Stored items
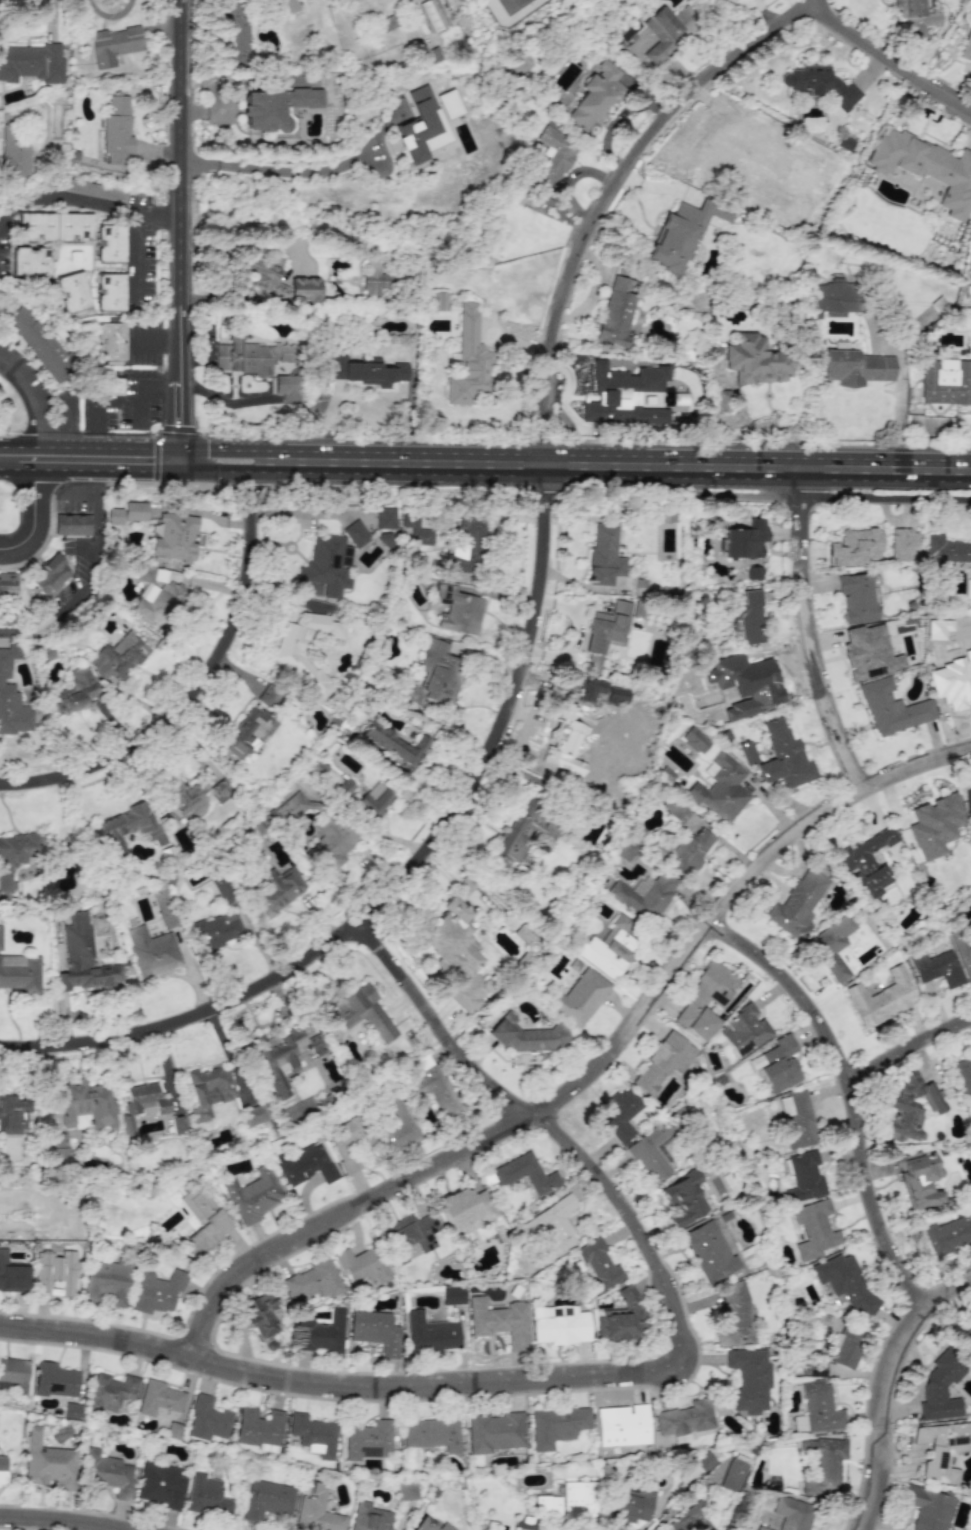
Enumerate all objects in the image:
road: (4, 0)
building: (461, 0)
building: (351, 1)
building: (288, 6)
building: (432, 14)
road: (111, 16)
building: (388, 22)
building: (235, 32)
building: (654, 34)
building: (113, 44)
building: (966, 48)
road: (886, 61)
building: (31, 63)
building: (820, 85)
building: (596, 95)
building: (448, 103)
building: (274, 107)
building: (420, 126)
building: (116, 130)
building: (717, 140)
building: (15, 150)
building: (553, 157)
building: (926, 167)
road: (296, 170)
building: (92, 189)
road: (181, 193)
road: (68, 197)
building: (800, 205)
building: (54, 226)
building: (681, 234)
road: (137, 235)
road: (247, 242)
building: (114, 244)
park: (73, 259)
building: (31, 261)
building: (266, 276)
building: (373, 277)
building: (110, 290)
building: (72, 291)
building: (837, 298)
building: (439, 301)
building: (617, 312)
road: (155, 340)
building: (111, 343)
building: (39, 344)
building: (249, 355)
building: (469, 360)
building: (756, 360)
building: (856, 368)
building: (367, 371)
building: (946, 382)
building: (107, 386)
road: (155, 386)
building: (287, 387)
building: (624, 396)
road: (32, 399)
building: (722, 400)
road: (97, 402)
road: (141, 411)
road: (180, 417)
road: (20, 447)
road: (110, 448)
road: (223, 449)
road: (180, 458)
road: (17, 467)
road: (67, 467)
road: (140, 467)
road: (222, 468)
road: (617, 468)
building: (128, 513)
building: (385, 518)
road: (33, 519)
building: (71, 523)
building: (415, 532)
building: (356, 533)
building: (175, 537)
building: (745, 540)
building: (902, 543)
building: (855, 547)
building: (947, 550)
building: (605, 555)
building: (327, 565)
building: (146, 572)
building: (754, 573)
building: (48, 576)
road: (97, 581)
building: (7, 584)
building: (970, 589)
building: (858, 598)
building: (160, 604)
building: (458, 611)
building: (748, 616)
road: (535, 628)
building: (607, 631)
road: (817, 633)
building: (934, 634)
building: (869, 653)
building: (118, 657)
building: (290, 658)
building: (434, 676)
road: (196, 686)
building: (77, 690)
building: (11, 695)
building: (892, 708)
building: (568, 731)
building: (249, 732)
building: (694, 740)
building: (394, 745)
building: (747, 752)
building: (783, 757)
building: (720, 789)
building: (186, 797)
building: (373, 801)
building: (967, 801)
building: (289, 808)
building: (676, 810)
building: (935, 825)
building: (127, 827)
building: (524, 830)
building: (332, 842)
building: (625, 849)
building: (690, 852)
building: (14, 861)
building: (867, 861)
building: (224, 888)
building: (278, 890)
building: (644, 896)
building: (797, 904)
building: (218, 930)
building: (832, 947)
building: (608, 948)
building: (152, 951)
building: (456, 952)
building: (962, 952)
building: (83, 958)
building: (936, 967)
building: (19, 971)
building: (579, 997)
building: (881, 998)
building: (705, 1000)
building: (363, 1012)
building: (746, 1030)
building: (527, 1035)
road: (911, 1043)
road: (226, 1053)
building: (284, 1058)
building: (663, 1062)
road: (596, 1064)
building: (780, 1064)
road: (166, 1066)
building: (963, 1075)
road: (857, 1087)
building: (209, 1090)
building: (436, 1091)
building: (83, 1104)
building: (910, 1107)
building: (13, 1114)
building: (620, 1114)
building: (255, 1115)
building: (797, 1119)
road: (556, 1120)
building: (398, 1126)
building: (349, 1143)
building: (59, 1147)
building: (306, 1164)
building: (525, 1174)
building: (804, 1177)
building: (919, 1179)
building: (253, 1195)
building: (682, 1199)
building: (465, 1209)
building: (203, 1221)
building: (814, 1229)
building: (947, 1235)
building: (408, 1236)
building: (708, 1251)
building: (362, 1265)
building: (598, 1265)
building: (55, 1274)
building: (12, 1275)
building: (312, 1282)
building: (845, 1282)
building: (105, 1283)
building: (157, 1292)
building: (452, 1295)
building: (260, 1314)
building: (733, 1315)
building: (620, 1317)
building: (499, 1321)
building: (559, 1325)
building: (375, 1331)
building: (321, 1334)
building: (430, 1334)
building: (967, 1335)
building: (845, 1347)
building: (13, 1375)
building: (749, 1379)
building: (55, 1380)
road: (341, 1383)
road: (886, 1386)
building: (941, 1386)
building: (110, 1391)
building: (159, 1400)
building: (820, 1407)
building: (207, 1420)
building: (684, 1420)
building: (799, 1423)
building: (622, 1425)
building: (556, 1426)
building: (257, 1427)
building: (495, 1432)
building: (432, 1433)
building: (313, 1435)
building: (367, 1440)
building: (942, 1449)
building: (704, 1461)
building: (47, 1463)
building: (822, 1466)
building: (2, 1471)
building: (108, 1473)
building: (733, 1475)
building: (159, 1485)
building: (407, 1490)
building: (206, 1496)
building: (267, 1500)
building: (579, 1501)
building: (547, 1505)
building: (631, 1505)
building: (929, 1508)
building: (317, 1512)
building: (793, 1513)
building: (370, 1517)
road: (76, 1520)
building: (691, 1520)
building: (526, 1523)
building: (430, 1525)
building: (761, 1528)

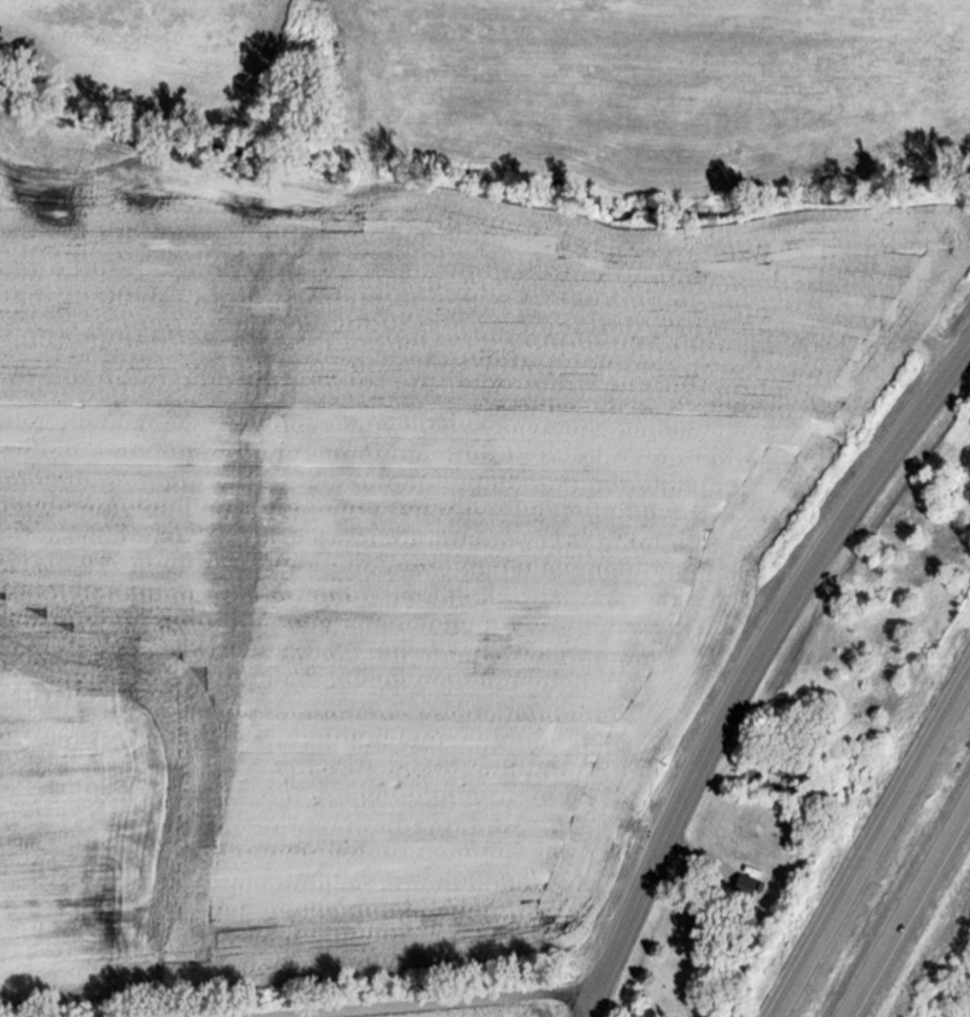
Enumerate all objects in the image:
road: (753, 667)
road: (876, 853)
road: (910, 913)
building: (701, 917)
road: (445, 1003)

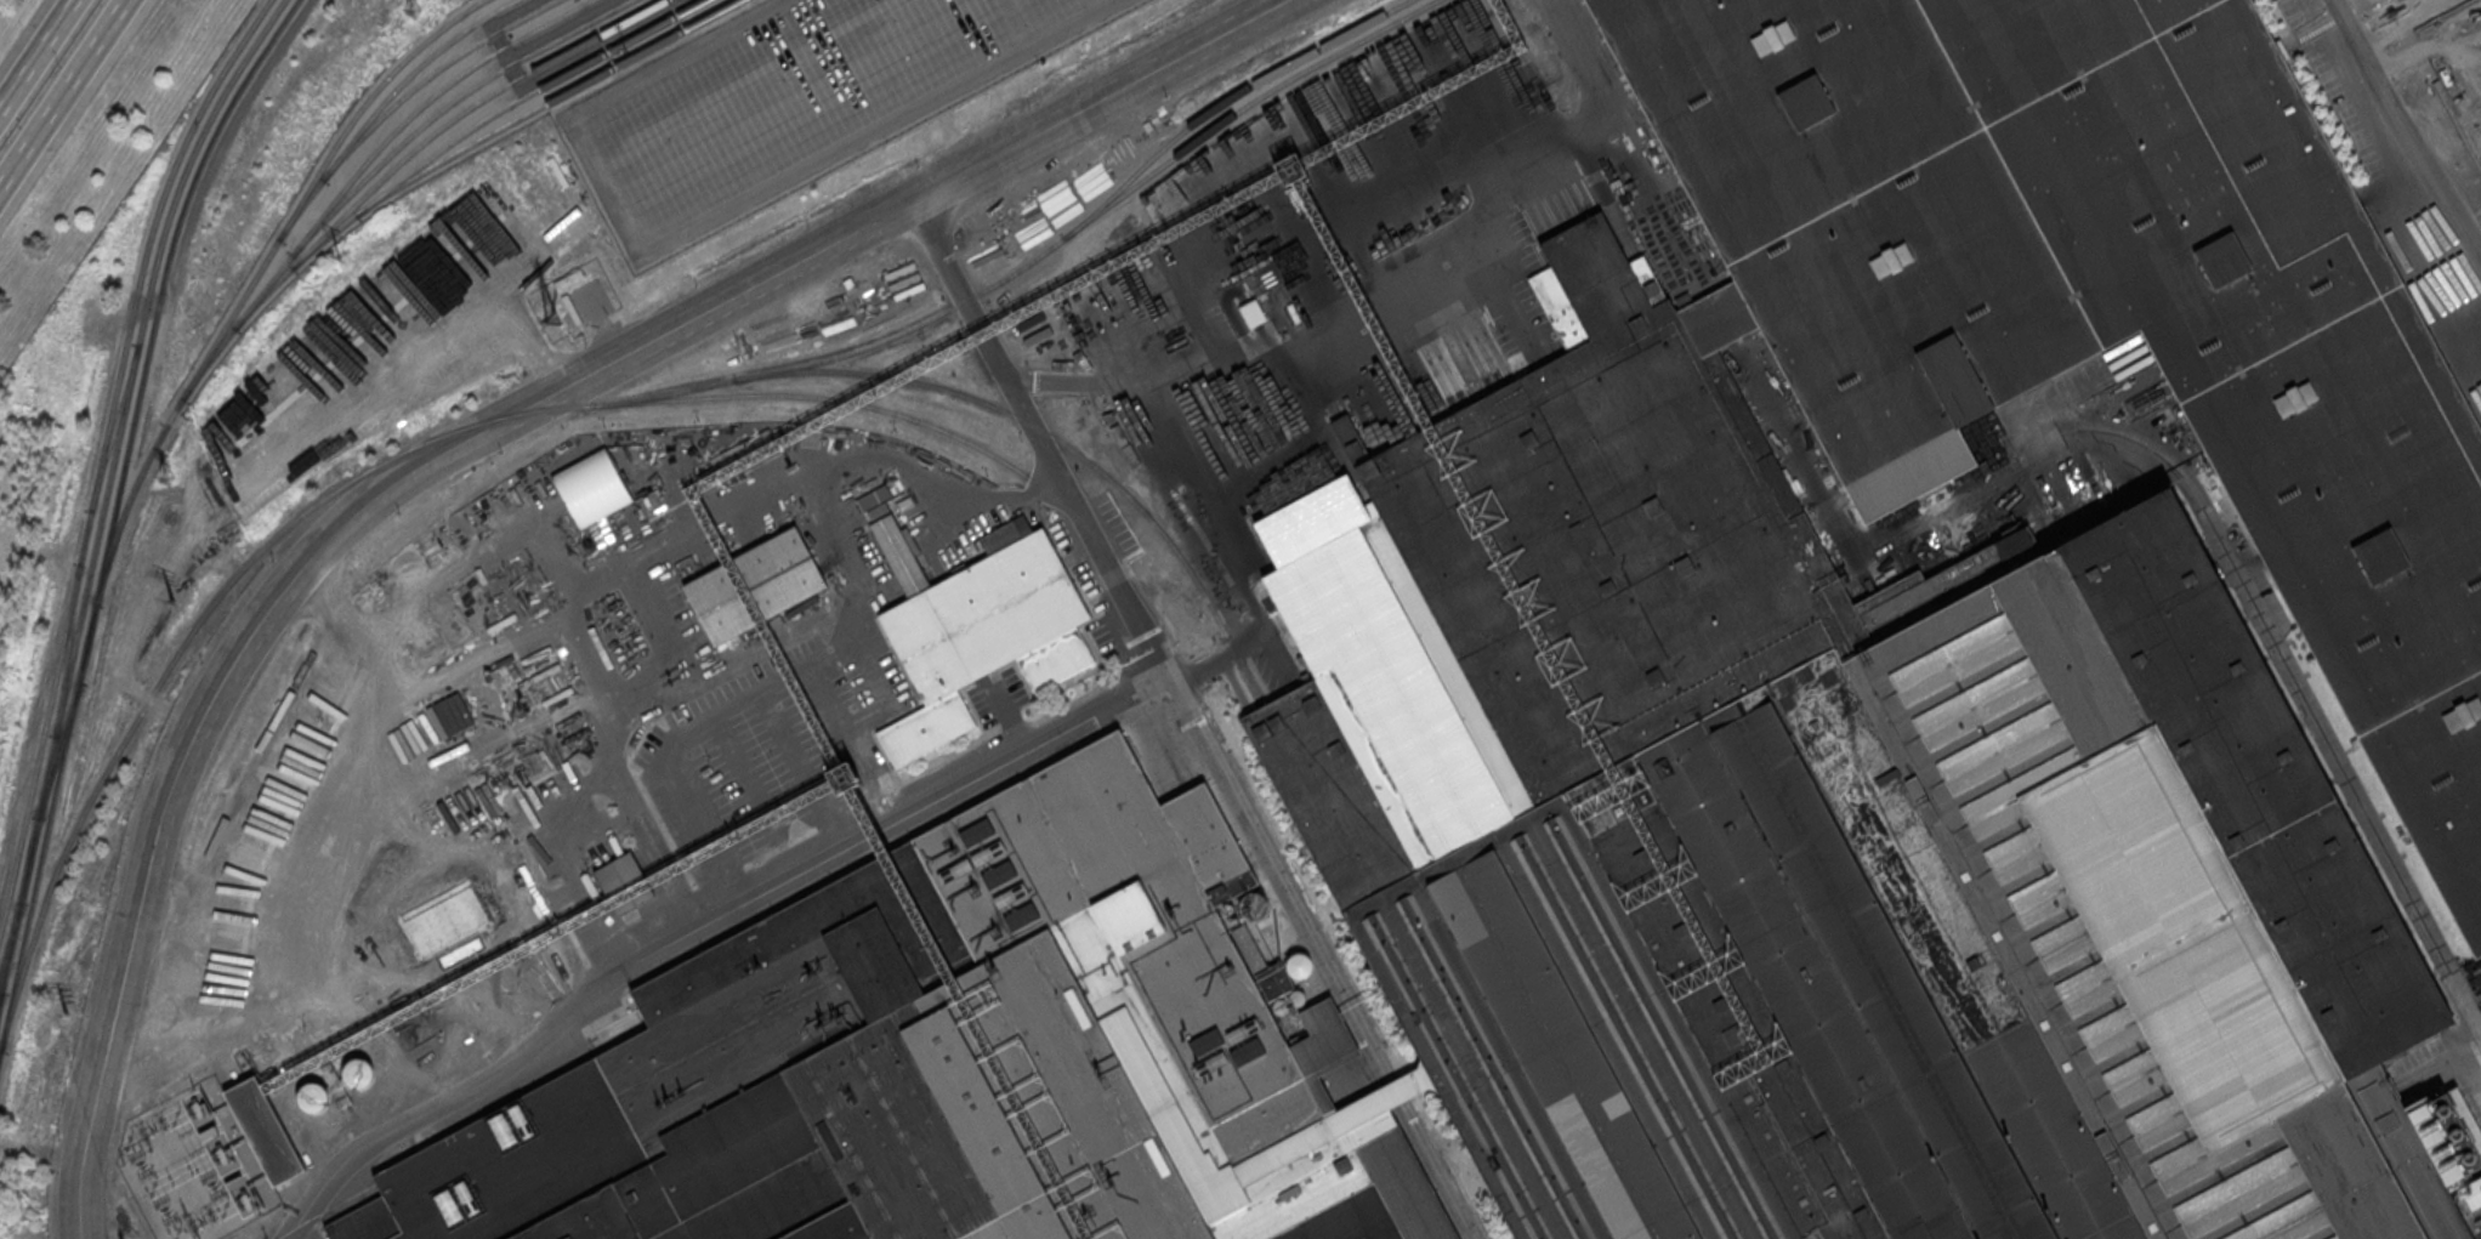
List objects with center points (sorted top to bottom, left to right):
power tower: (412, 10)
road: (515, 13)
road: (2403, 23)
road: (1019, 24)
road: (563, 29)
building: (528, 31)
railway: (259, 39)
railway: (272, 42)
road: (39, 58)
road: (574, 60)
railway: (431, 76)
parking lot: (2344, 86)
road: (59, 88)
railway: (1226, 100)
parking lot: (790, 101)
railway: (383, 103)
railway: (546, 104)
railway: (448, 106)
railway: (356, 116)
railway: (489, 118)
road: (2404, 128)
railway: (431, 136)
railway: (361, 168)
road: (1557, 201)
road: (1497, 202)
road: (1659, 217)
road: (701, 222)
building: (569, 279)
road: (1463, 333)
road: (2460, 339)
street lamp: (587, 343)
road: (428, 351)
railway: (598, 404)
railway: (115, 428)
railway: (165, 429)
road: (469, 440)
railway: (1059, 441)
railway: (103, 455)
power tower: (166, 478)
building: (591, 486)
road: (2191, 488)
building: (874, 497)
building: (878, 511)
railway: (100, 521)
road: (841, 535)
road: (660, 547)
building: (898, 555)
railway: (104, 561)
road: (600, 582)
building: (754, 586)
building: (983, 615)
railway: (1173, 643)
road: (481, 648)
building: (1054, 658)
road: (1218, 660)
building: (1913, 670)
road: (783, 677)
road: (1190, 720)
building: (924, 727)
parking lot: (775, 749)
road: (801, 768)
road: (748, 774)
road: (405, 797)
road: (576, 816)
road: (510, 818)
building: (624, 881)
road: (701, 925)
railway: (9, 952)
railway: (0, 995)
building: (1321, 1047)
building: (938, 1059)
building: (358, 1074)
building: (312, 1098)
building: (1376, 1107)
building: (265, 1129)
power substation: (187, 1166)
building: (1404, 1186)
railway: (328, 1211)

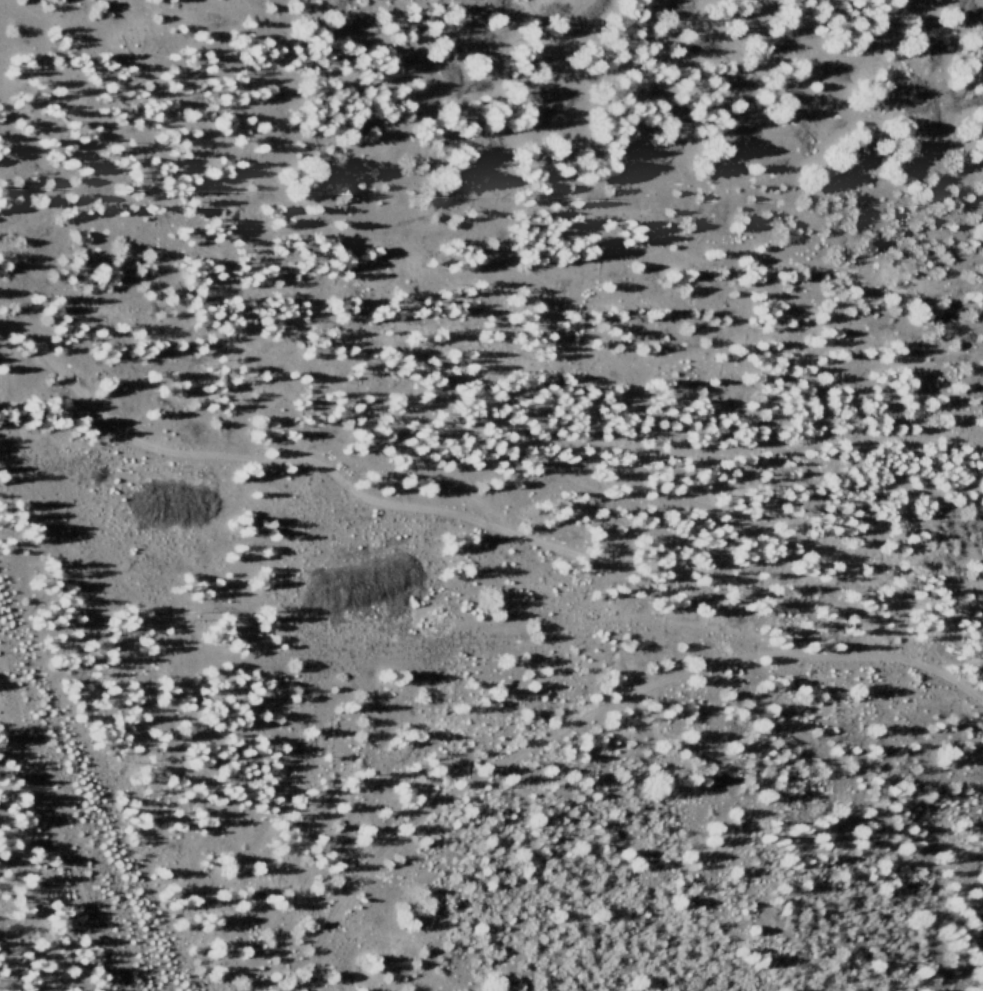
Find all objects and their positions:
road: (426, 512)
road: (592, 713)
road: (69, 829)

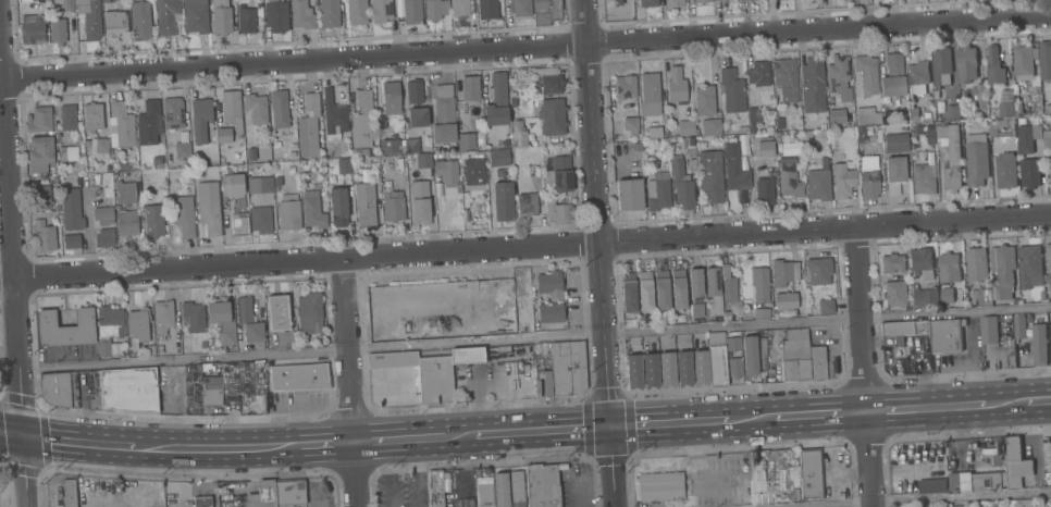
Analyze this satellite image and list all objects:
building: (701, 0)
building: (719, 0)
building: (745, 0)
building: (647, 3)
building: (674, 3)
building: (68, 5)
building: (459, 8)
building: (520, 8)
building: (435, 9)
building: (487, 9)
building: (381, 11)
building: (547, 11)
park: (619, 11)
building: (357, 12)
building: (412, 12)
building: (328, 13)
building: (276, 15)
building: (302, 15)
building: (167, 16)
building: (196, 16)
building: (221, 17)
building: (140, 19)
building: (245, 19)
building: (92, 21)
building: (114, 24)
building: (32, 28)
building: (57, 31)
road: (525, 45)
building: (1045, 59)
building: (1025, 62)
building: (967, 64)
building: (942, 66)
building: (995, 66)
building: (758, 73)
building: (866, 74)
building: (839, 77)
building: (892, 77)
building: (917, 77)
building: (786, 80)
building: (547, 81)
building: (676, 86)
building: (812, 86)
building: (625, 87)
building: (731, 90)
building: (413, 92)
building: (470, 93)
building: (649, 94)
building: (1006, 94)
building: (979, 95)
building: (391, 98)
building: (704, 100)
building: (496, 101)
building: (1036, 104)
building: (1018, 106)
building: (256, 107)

## What is required
Set out exactly the lines from the one bearing "Analyze this satellite" through the end of the data, including both ends and omitting all others.

## Result of this exercise
Analyze this satellite image and list all objects:
building: (701, 0)
building: (719, 0)
building: (745, 0)
building: (647, 3)
building: (674, 3)
building: (68, 5)
building: (459, 8)
building: (520, 8)
building: (435, 9)
building: (487, 9)
building: (381, 11)
building: (547, 11)
park: (619, 11)
building: (357, 12)
building: (412, 12)
building: (328, 13)
building: (276, 15)
building: (302, 15)
building: (167, 16)
building: (196, 16)
building: (221, 17)
building: (140, 19)
building: (245, 19)
building: (92, 21)
building: (114, 24)
building: (32, 28)
building: (57, 31)
road: (525, 45)
building: (1045, 59)
building: (1025, 62)
building: (967, 64)
building: (942, 66)
building: (995, 66)
building: (758, 73)
building: (866, 74)
building: (839, 77)
building: (892, 77)
building: (917, 77)
building: (786, 80)
building: (547, 81)
building: (676, 86)
building: (812, 86)
building: (625, 87)
building: (731, 90)
building: (413, 92)
building: (470, 93)
building: (649, 94)
building: (1006, 94)
building: (979, 95)
building: (391, 98)
building: (704, 100)
building: (496, 101)
building: (1036, 104)
building: (1018, 106)
building: (256, 107)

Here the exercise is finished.